> PROBLEM
Give back exactly the lines of the data below, starting with the line that has "(608, 170) = (206, 317): yellow" and going on through the line that has "(273, 368) = (545, 617): turquoise".

________

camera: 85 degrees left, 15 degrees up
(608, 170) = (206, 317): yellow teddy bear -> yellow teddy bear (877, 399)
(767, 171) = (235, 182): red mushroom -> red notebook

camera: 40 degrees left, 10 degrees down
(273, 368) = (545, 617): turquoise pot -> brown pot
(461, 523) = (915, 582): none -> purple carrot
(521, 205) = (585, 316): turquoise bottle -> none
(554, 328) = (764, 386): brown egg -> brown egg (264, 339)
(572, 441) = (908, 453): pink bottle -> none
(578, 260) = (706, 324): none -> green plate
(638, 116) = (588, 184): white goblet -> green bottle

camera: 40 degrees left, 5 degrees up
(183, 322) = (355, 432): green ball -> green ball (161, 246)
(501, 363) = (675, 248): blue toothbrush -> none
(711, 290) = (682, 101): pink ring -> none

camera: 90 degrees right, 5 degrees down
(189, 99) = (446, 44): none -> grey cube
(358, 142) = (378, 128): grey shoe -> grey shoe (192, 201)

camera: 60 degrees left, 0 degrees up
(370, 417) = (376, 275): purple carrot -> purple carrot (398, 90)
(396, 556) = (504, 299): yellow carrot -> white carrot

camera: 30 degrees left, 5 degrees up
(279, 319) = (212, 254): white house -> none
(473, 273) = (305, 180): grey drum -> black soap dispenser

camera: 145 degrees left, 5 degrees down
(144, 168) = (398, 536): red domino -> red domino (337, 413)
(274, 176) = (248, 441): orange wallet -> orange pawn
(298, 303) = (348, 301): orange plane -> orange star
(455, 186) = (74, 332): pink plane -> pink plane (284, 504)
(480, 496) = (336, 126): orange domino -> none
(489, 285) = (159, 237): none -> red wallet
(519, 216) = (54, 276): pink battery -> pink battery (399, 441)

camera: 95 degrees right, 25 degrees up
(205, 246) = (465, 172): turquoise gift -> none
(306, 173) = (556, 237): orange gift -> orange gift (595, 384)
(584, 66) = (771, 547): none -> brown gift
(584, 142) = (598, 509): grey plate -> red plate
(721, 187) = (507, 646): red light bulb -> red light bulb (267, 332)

________

> EXERCISE OUTPUT
(608, 170) = (206, 317): yellow teddy bear -> yellow teddy bear (877, 399)
(767, 171) = (235, 182): red mushroom -> red notebook

camera: 40 degrees left, 10 degrees down
(273, 368) = (545, 617): turquoise pot -> brown pot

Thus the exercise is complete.